Task details:
Every line in the records below that holds the word "orange" is to be copied.

Available records:
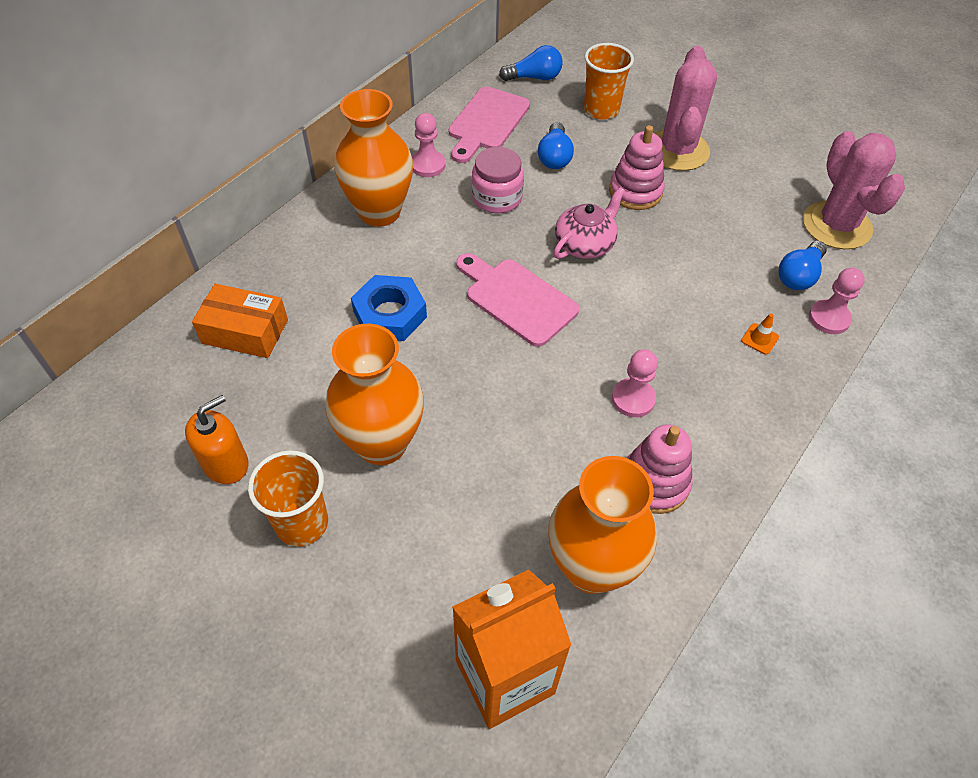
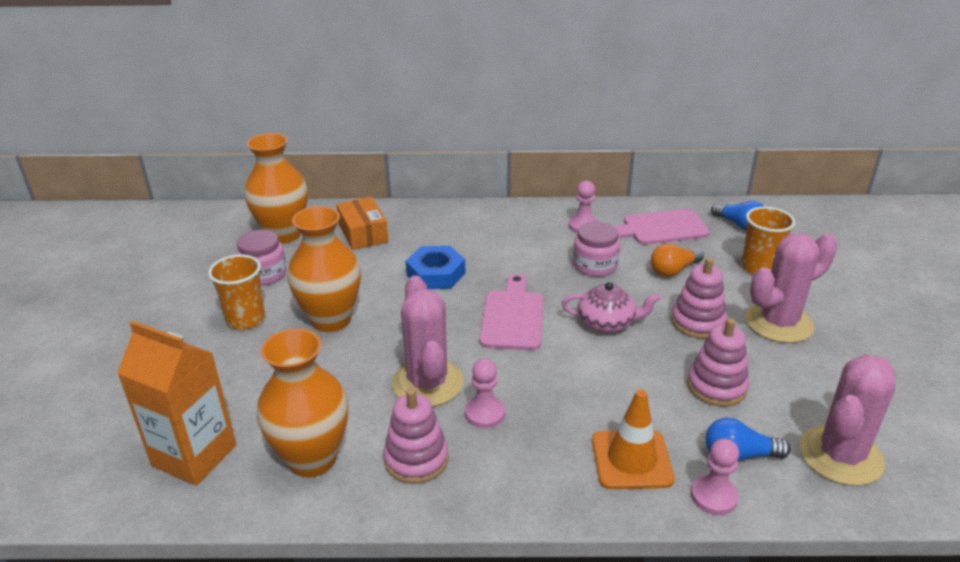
camera: 55 degrees right, 20 degrees down
orange soap dispenser [185,395,249,484] -> pink jar [236,230,287,286]
orange vase [334,89,413,227] -> orange vase moved to [244,133,308,244]
blue light bulb [538,122,574,169] -> orange light bulb [651,243,704,277]
orange traffic cone [741,313,779,355] -> orange traffic cone [592,389,674,489], size x2.31
none -> pink cactus [392,275,464,407]
none -> pink stacking toy [687,318,749,407]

Response area:
orange soap dispenser [185,395,249,484] -> pink jar [236,230,287,286]
orange vase [334,89,413,227] -> orange vase moved to [244,133,308,244]
blue light bulb [538,122,574,169] -> orange light bulb [651,243,704,277]
orange traffic cone [741,313,779,355] -> orange traffic cone [592,389,674,489], size x2.31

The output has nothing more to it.